> What to produce: Report how many lines in the data include the string "purple", and add nothing else.
(Task input begins)
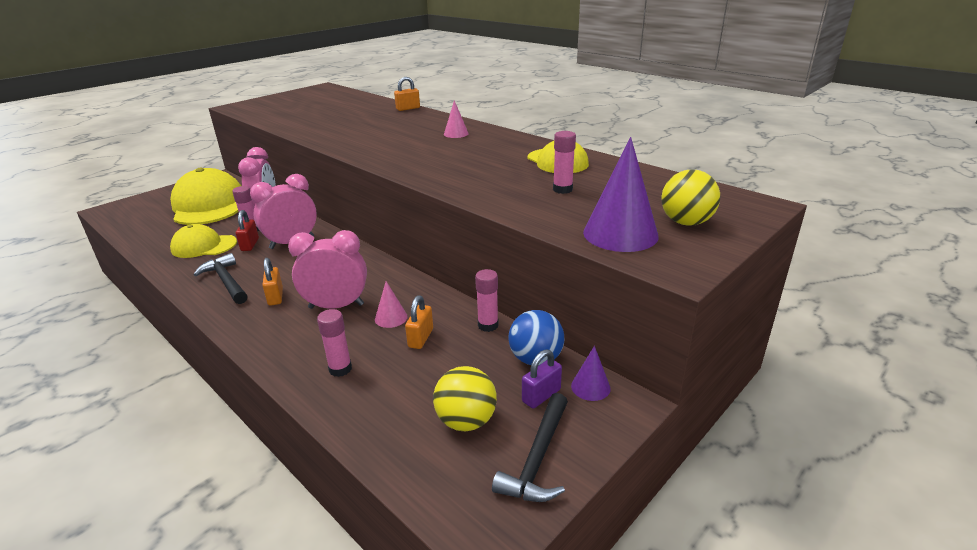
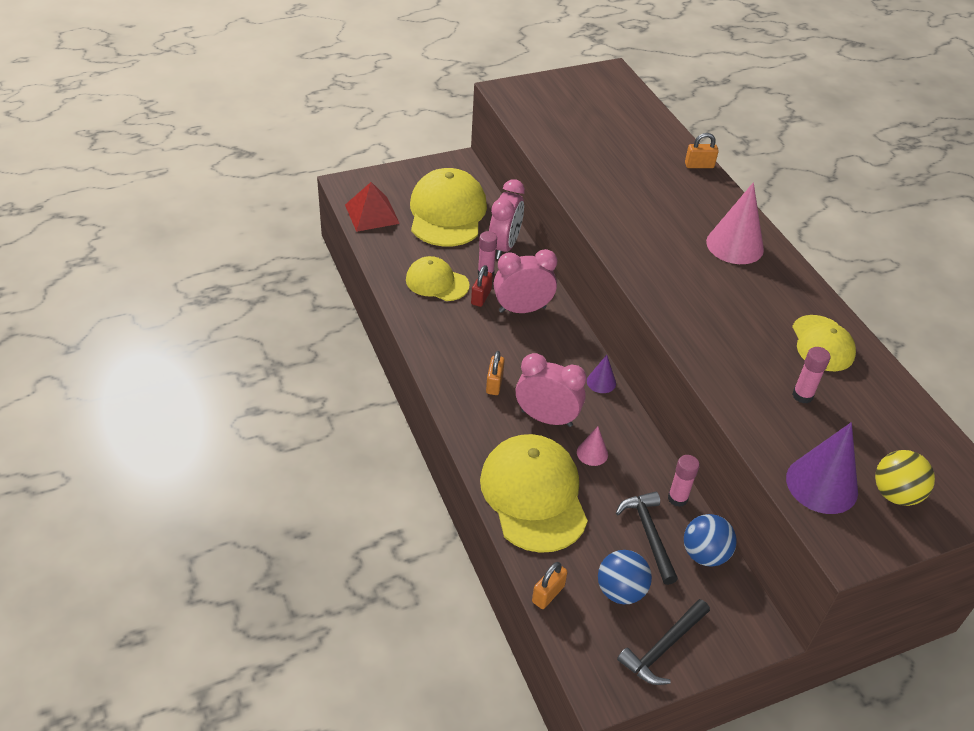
camera: 20 degrees right, 15 degrees up
(133, 220) = (372, 214): none -> red pyramid
(226, 281) = (453, 344): black hammer -> black hammer (649, 534)
(340, 369) = (534, 495): pink glue stick -> yellow cap
(420, 338) = (611, 488): orange padlock -> orange padlock (548, 594)
(456, 134) = (734, 245): pink cone -> pink cone, size x1.97
(466, 421) = (620, 591): yellow ball -> blue ball
(541, 396) = (692, 593): purple padlock -> none
(590, 387) = (738, 603): purple cone -> purple cone (601, 382)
(Task input ends)
> Exercise solution: 2